Requirement -
What you produce should be the lines from the line containing "(417, 165) = (346, 234): orange" through the last line below, both ends included, reproduced exactly and without pictures.
- - -
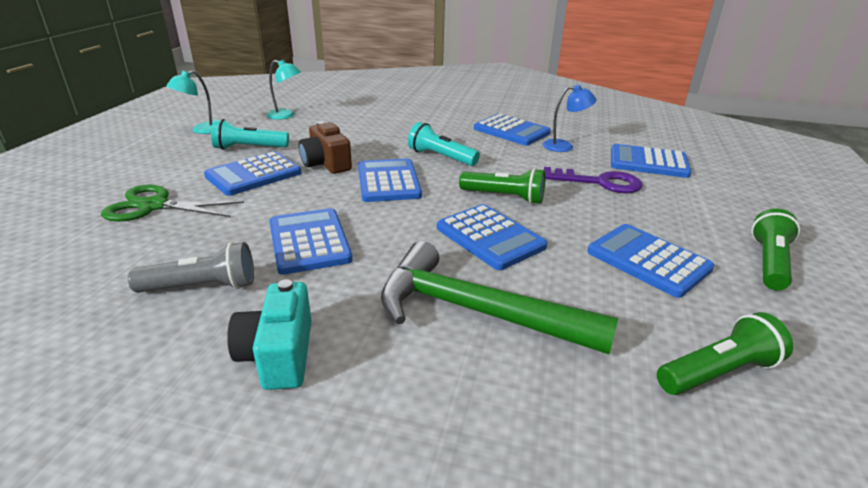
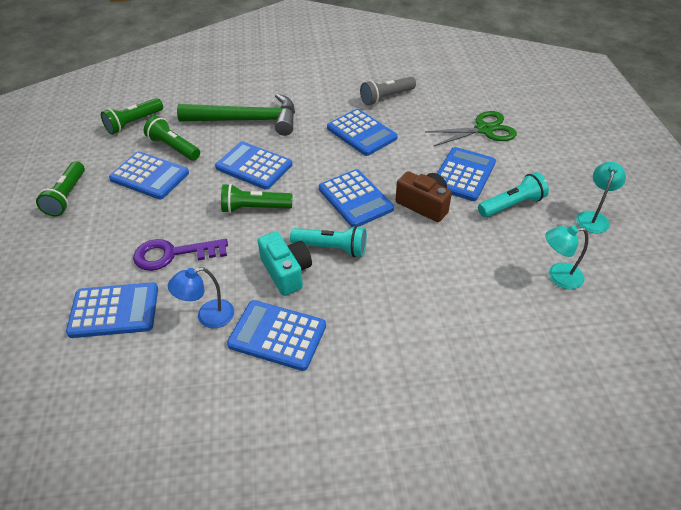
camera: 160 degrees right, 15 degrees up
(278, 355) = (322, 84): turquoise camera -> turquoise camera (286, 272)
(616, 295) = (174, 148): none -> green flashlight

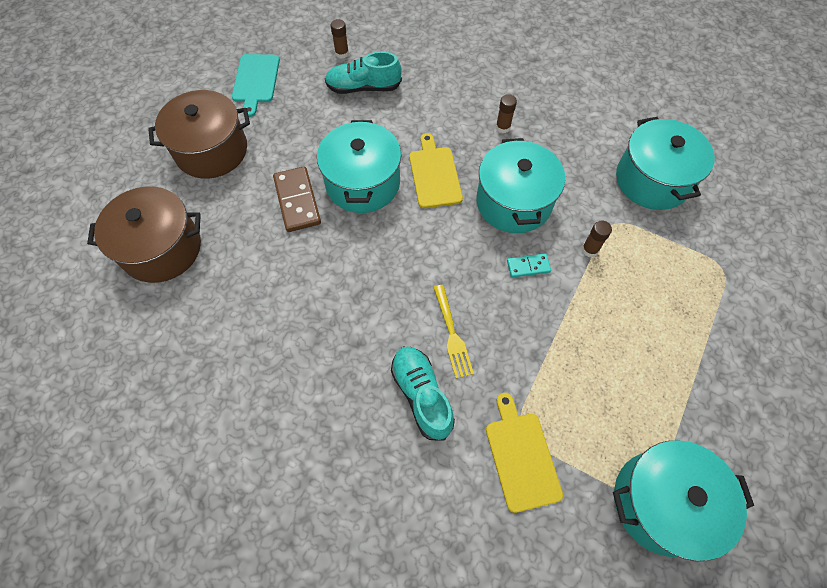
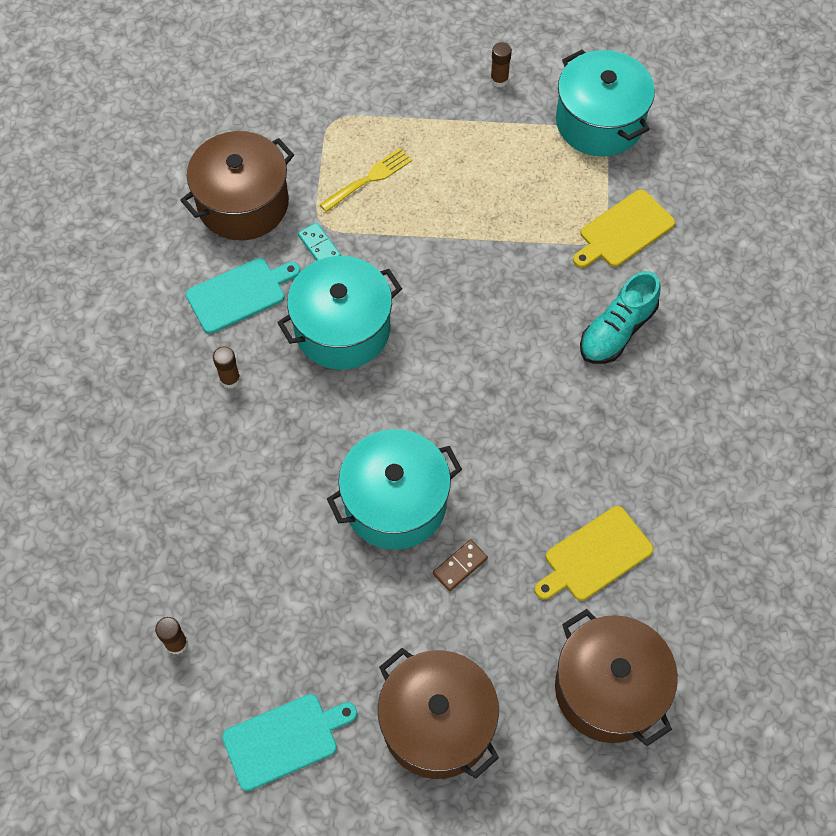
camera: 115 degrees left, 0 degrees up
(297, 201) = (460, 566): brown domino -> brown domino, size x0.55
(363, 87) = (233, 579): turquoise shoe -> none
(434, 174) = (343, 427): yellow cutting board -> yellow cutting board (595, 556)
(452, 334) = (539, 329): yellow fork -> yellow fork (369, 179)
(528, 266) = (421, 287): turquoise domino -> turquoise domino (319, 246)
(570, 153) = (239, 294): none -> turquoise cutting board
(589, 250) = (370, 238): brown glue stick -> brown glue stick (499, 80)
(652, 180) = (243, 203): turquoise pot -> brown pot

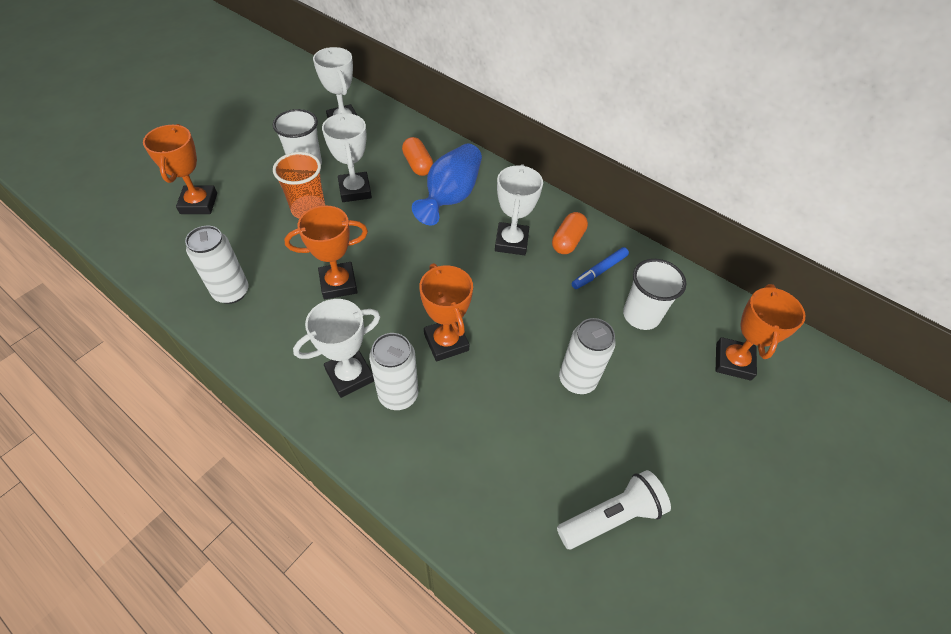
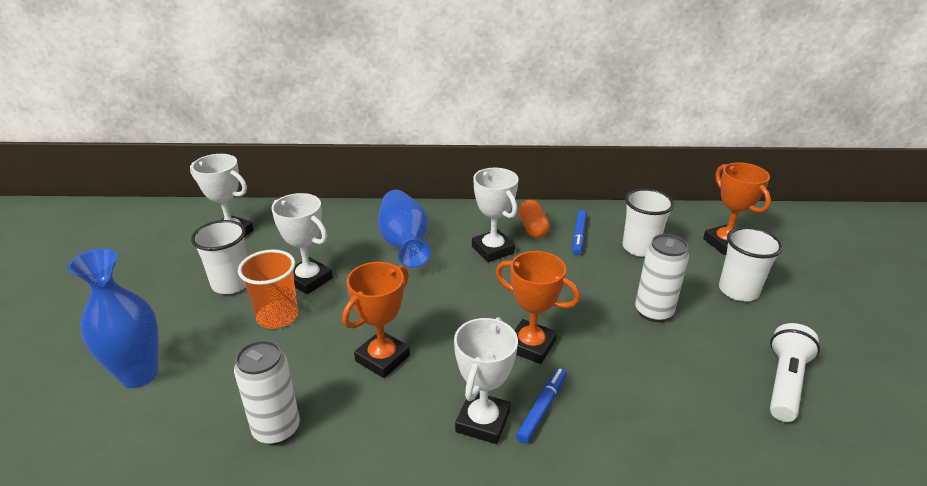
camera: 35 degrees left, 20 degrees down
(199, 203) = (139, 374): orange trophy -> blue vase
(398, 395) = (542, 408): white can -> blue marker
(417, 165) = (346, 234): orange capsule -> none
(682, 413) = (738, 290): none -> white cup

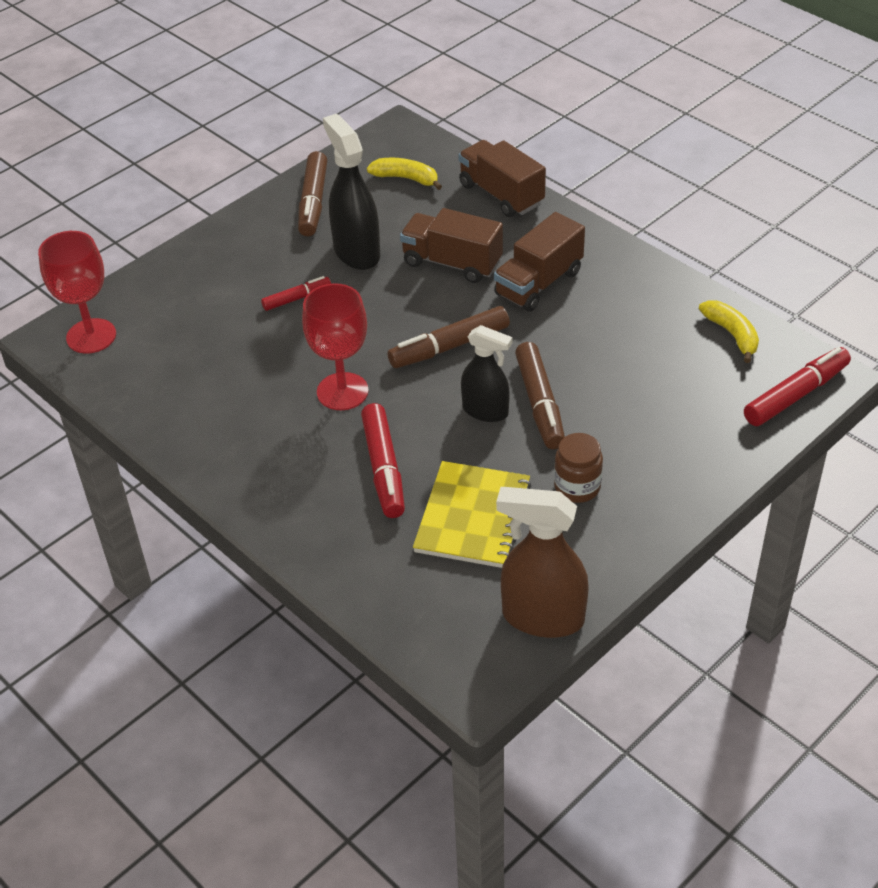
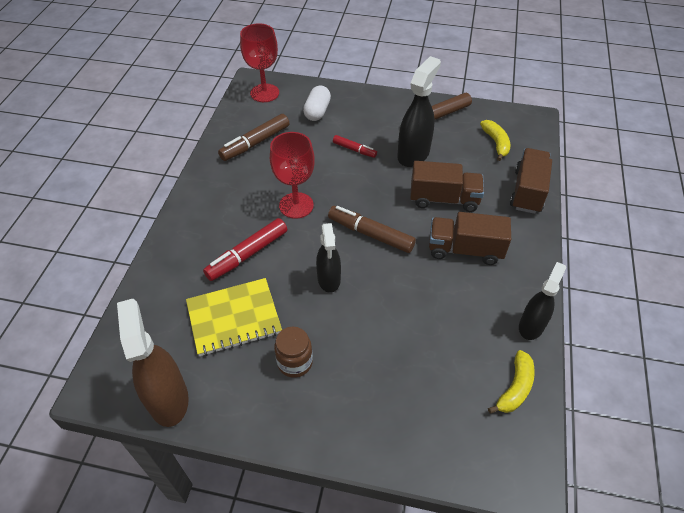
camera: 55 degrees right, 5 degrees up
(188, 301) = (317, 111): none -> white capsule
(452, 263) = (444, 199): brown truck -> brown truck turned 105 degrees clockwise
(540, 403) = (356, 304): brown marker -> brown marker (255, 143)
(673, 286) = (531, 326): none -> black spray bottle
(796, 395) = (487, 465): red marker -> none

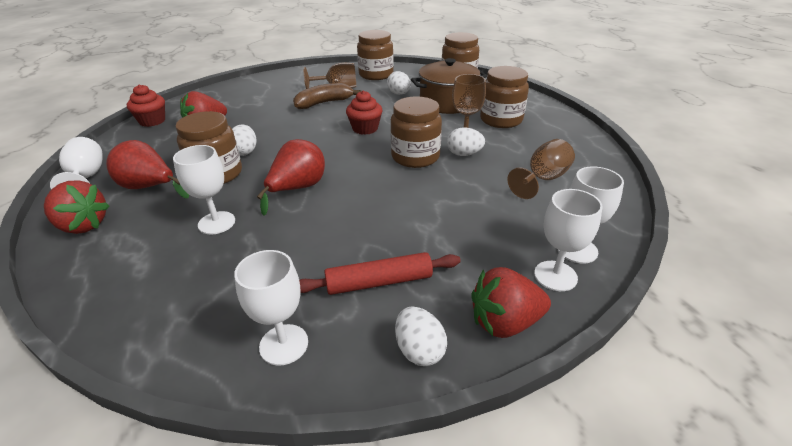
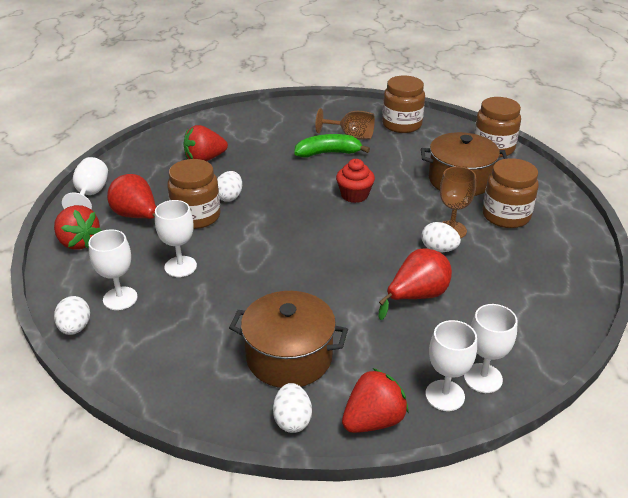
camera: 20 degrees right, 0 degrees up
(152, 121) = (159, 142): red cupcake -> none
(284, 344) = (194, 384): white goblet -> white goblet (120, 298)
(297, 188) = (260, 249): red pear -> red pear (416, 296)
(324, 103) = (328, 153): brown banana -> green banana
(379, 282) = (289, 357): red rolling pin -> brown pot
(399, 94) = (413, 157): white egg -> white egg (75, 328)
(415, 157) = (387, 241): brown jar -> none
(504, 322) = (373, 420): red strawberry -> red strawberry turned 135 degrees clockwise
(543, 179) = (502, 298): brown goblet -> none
- - -
Written response -
(417, 165) = (346, 234): orange capsule -> none
(682, 413) = (738, 290): none -> white cup

camera: 55 degrees right, 5 degrees up
(188, 301) = (317, 111): none -> white capsule
(452, 263) = (444, 199): brown truck -> brown truck turned 105 degrees clockwise
(540, 403) = (356, 304): brown marker -> brown marker (255, 143)
(673, 286) = (531, 326): none -> black spray bottle
(796, 395) = (487, 465): red marker -> none

camera: 20 degrees right, 0 degrees up
(152, 121) = (159, 142): red cupcake -> none
(284, 344) = (194, 384): white goblet -> white goblet (120, 298)
(297, 188) = (260, 249): red pear -> red pear (416, 296)
(324, 103) = (328, 153): brown banana -> green banana
(379, 282) = (289, 357): red rolling pin -> brown pot
(399, 94) = (413, 157): white egg -> white egg (75, 328)
(415, 157) = (387, 241): brown jar -> none
(504, 322) = (373, 420): red strawberry -> red strawberry turned 135 degrees clockwise
(543, 179) = (502, 298): brown goblet -> none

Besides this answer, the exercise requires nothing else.